◆ Information provided
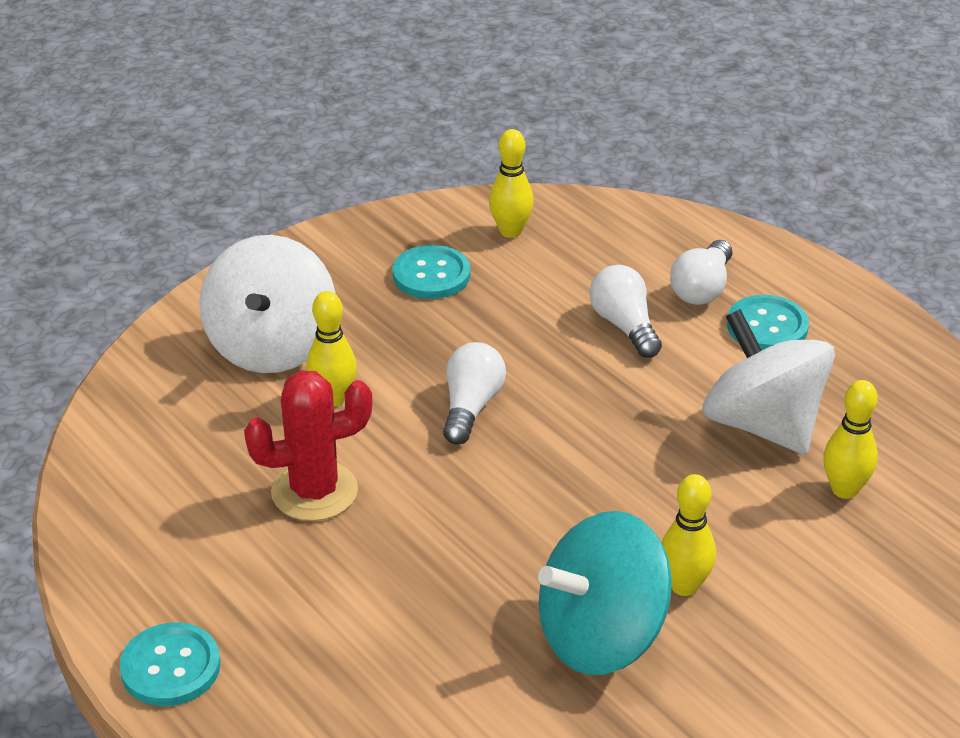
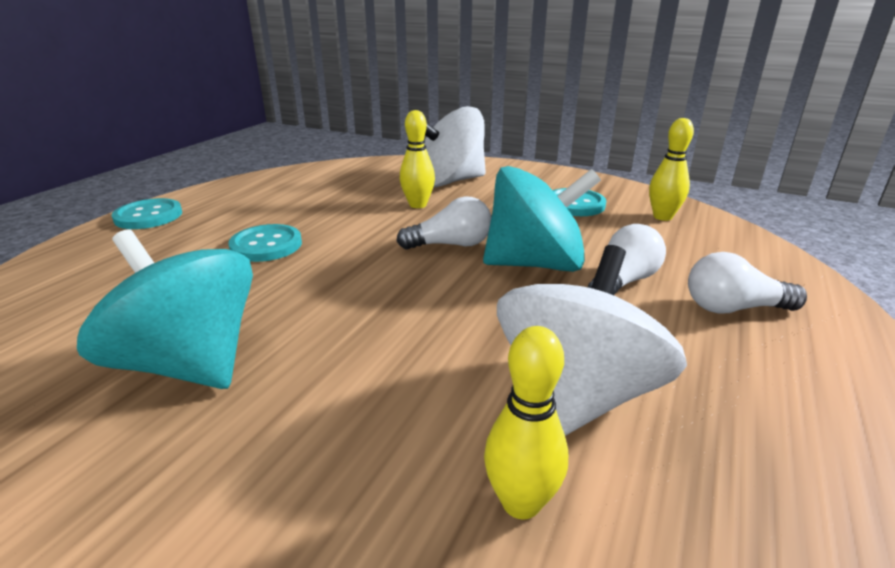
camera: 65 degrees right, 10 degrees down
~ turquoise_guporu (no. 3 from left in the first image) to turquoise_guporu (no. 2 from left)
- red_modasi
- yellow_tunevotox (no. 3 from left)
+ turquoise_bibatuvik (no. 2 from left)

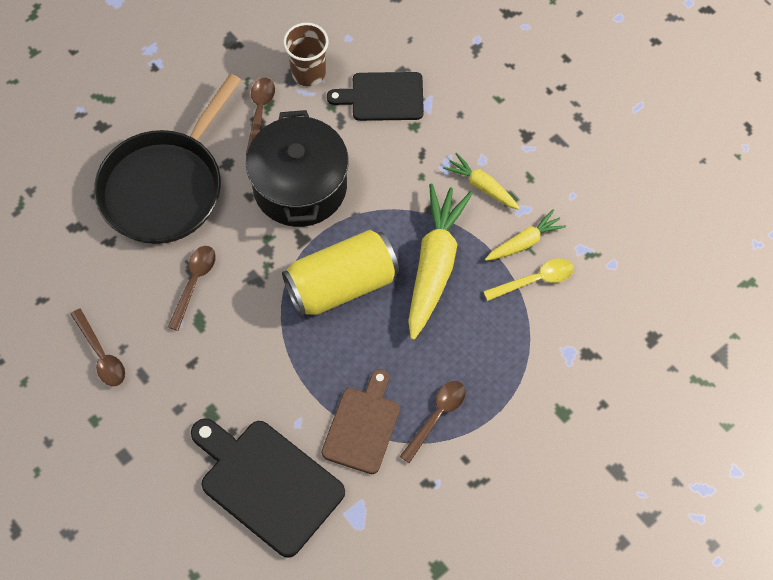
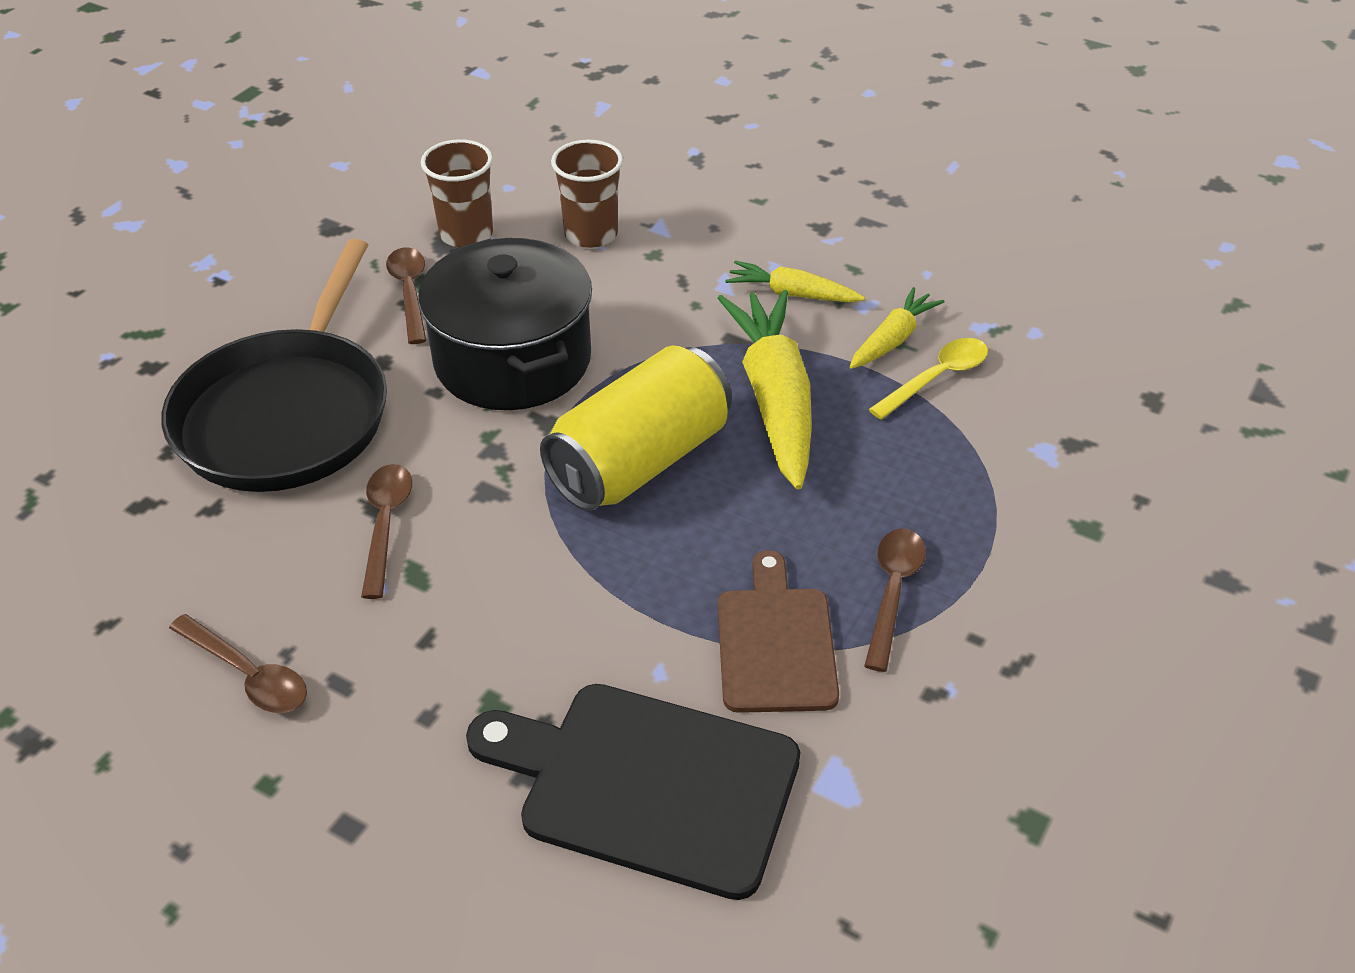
camera: 20 degrees left, 20 degrees down
~ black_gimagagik (no. 2 from left) to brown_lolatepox (no. 2 from left)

◆ Requirement
Return the records above verbatim, images excluded.

◆ Answer box
camera: 65 degrees right, 10 degrees down
~ turquoise_guporu (no. 3 from left in the first image) to turquoise_guporu (no. 2 from left)
- red_modasi
- yellow_tunevotox (no. 3 from left)
+ turquoise_bibatuvik (no. 2 from left)

camera: 20 degrees left, 20 degrees down
~ black_gimagagik (no. 2 from left) to brown_lolatepox (no. 2 from left)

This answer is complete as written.